YOUR GOAL:
The answer is all of the data repeated exactly, with each picture omitted.
++++++
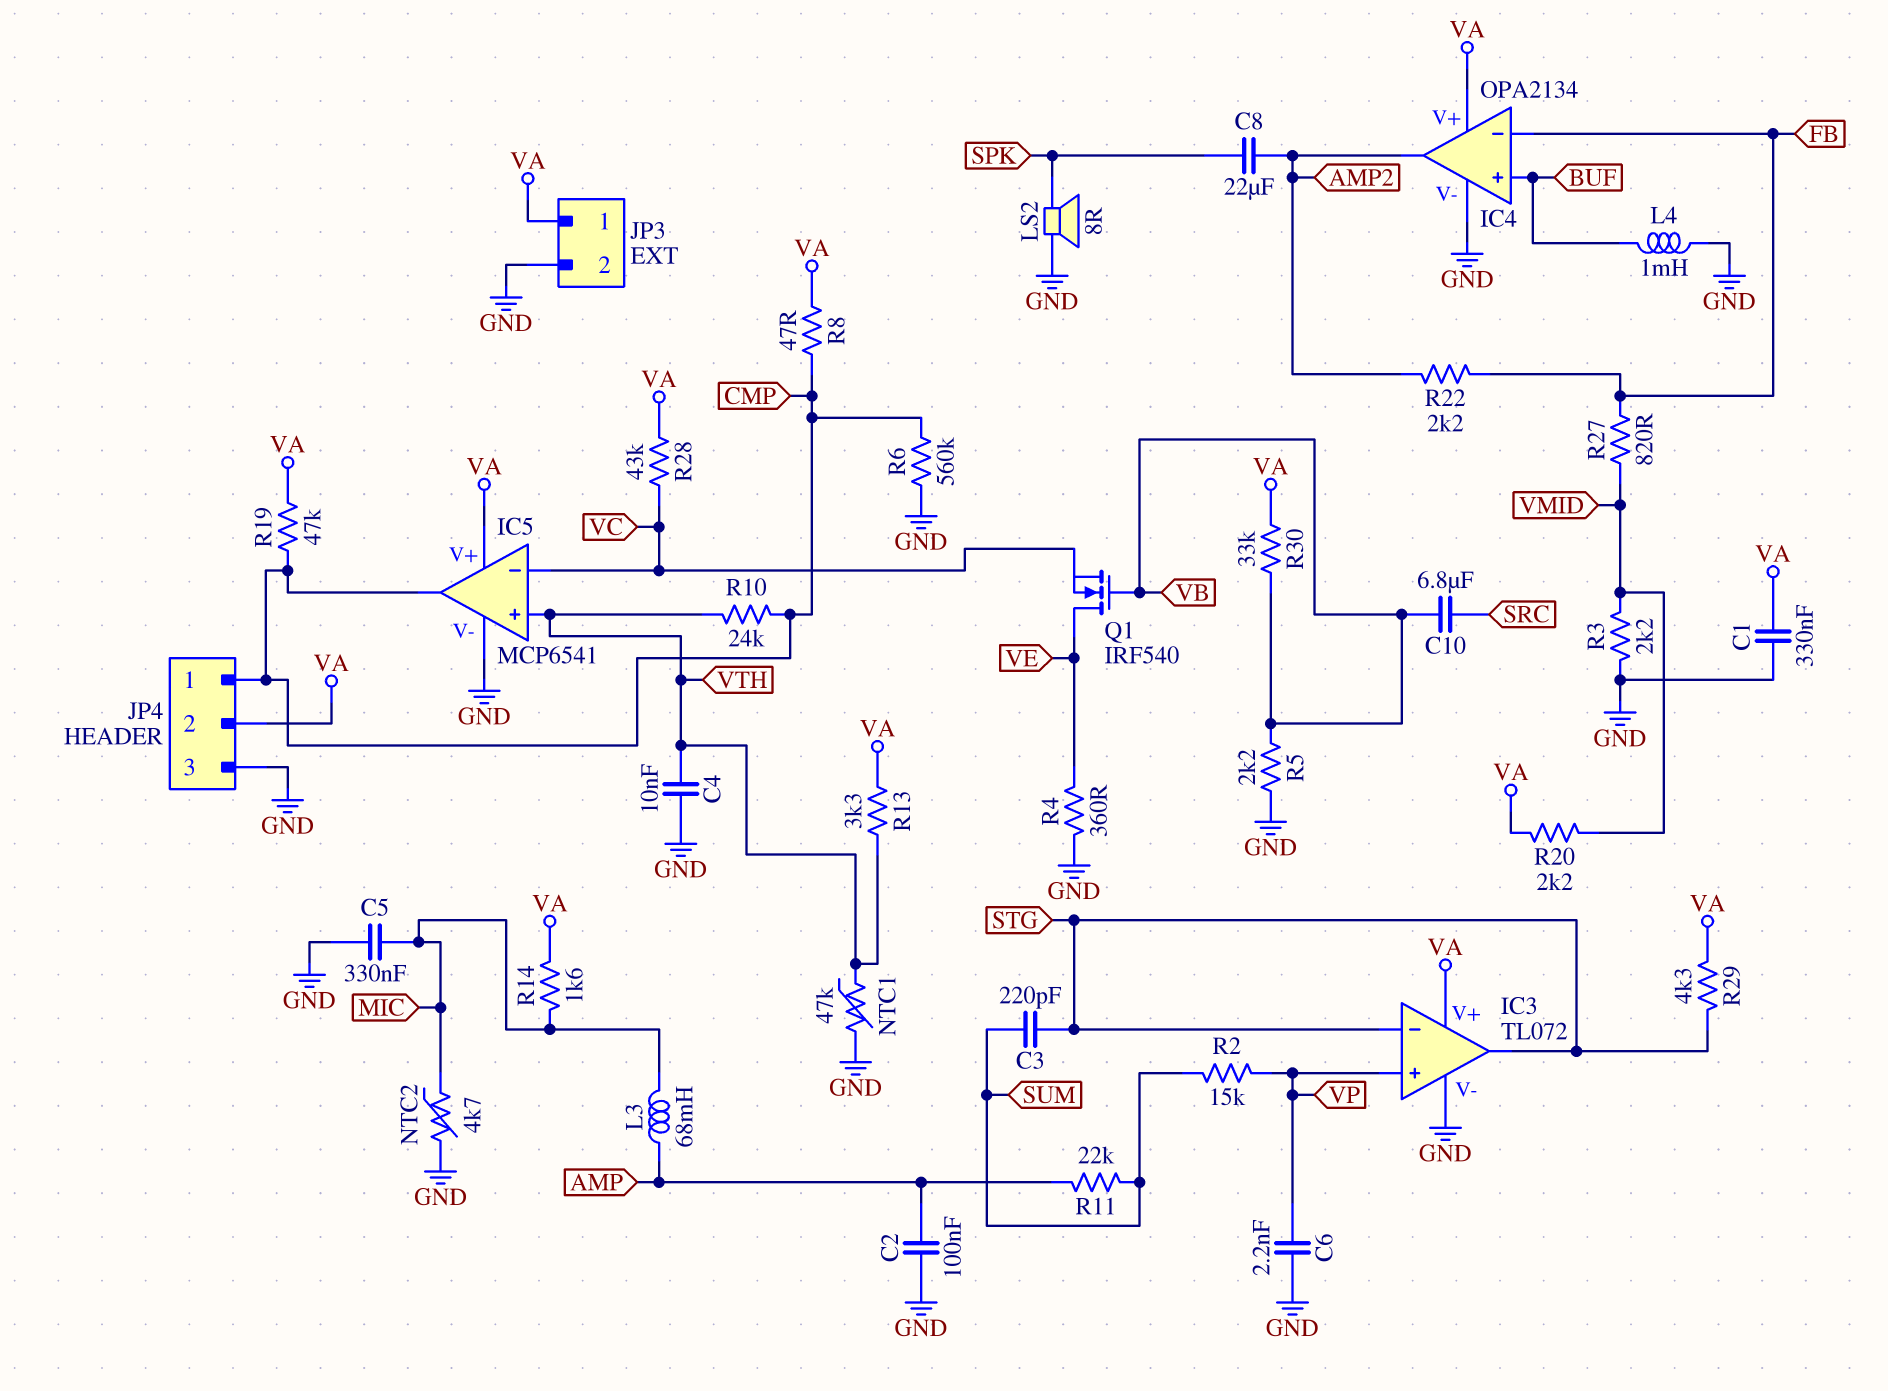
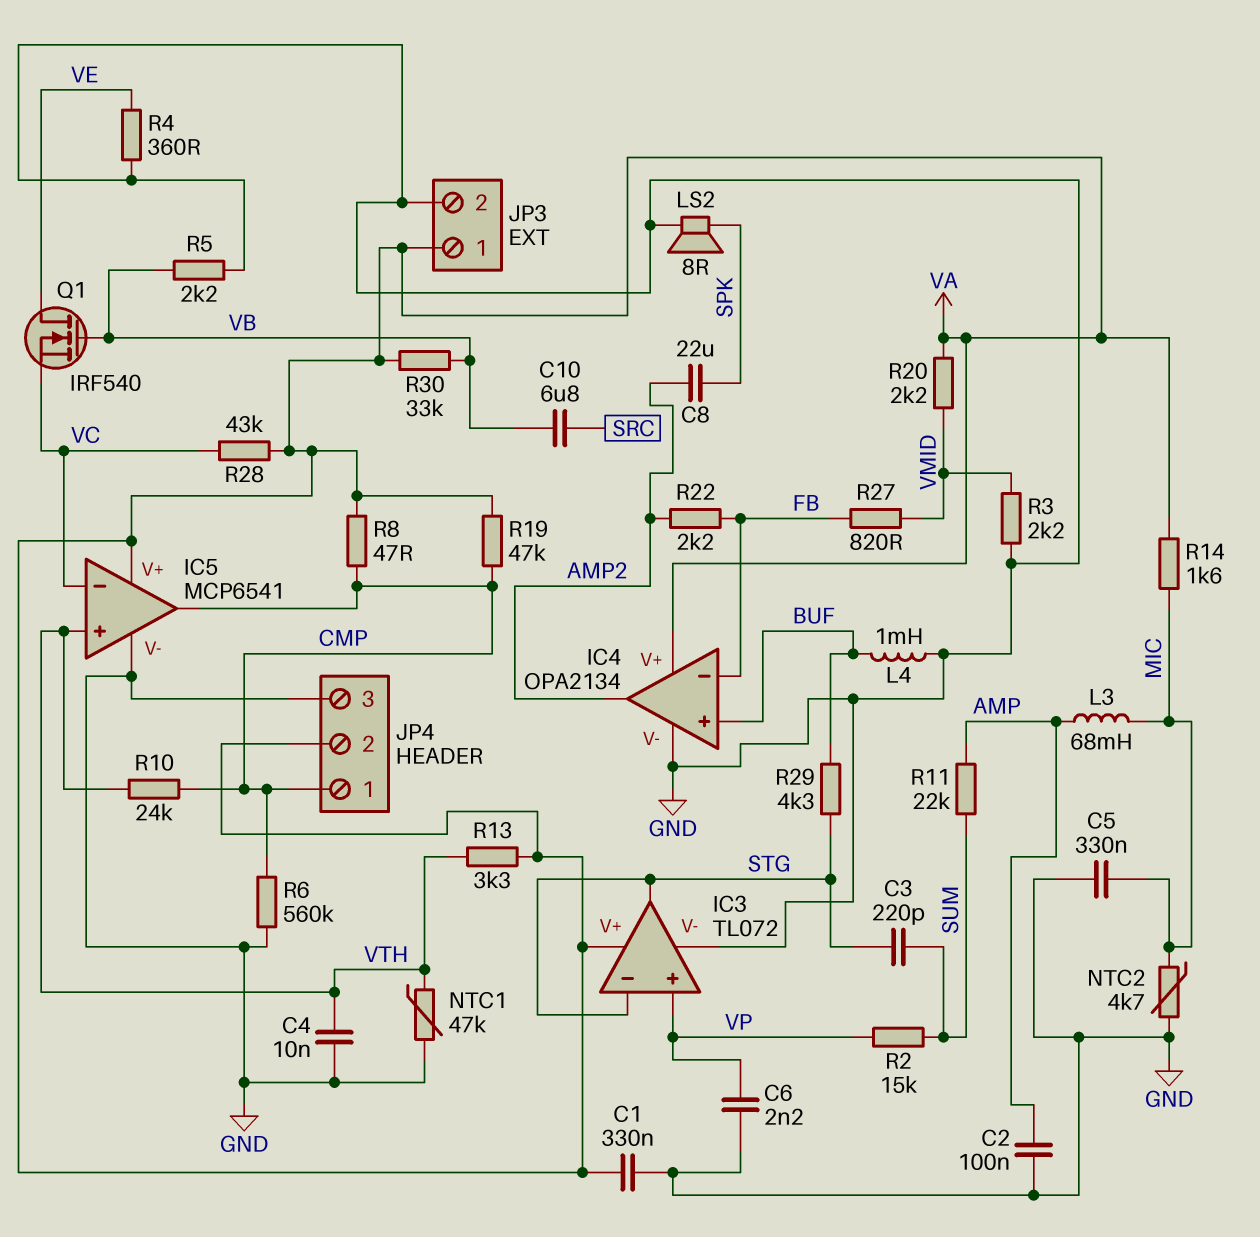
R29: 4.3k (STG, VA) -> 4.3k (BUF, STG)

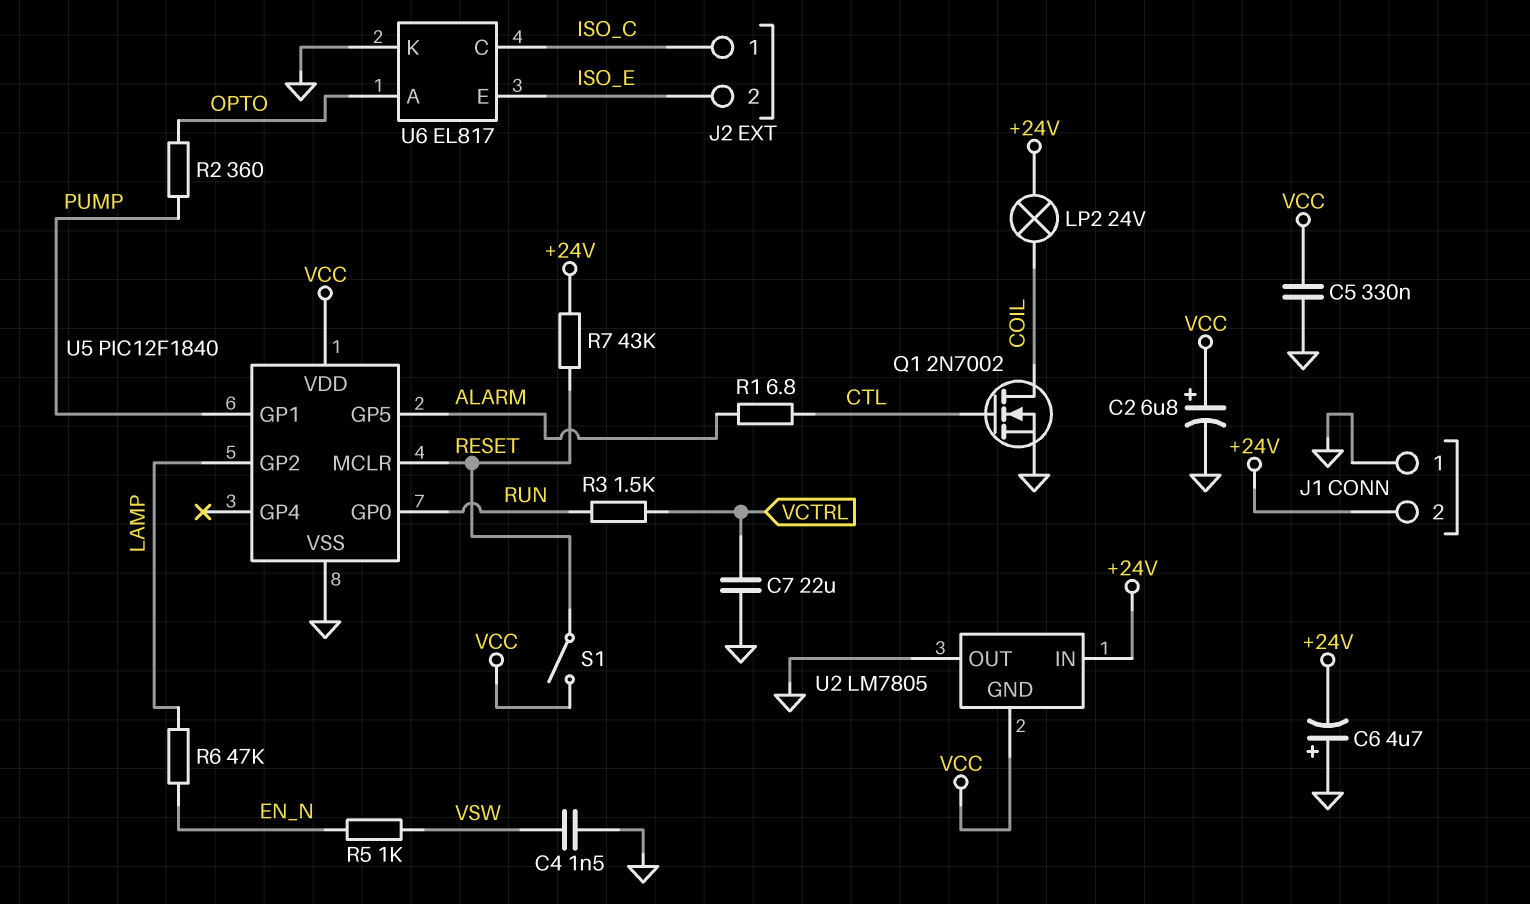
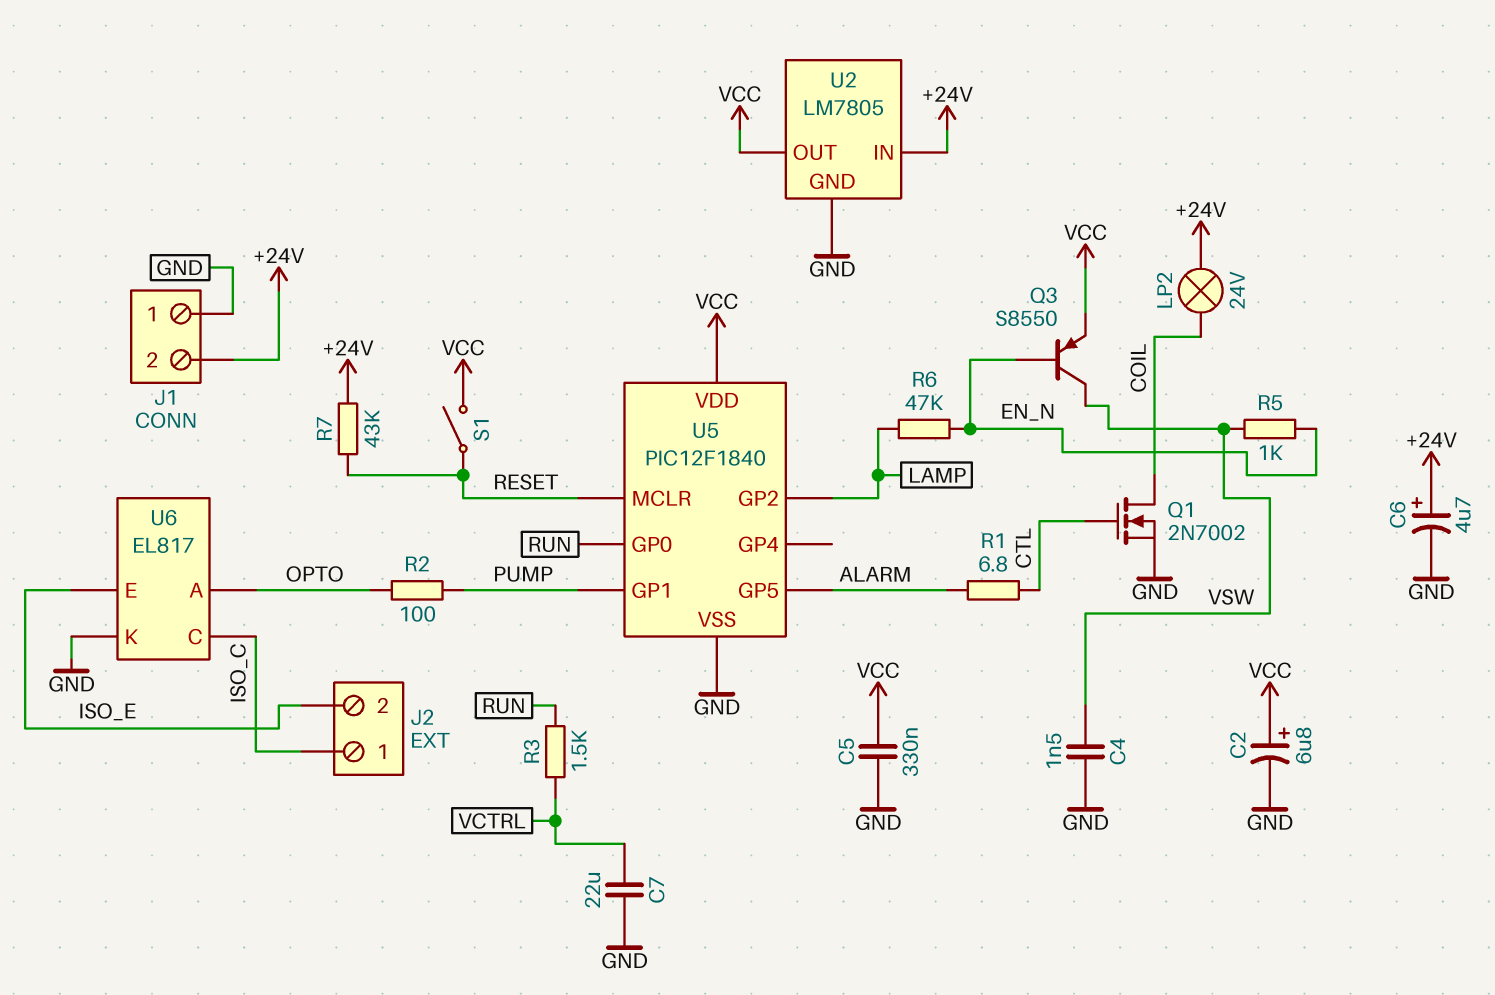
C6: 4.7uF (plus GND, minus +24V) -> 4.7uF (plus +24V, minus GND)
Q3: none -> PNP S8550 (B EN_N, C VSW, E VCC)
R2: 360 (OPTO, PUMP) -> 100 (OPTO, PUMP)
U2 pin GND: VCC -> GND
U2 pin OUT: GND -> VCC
++++++
SOLVED EXERCISE:
R29: 4.3k (STG, VA) -> 4.3k (BUF, STG)

C6: 4.7uF (plus GND, minus +24V) -> 4.7uF (plus +24V, minus GND)
Q3: none -> PNP S8550 (B EN_N, C VSW, E VCC)
R2: 360 (OPTO, PUMP) -> 100 (OPTO, PUMP)
U2 pin GND: VCC -> GND
U2 pin OUT: GND -> VCC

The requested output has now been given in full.